Exercise description
Only a number is expected here: the count of lines in this data where "pink" occurs.

Material for this exercise
____
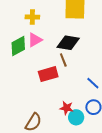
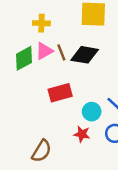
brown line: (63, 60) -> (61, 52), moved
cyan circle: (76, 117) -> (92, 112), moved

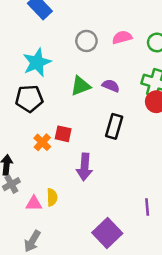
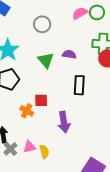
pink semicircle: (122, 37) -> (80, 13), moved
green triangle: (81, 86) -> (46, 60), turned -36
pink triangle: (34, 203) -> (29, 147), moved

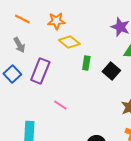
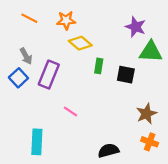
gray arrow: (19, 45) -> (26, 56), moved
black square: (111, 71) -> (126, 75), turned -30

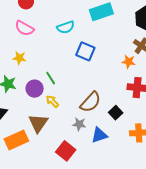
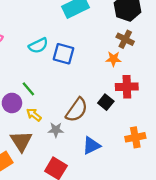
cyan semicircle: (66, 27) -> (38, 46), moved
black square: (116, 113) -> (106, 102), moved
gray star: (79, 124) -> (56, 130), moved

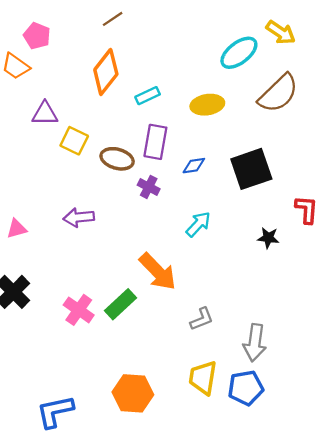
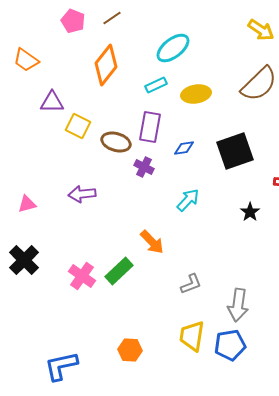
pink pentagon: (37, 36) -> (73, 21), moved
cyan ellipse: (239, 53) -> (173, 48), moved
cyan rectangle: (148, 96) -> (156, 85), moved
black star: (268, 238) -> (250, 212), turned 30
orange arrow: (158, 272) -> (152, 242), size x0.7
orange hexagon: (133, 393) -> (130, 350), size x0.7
____
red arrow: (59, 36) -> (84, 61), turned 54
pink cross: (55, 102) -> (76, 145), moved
____
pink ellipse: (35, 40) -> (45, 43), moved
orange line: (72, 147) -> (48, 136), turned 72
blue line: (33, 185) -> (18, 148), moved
____
Result for this exercise
5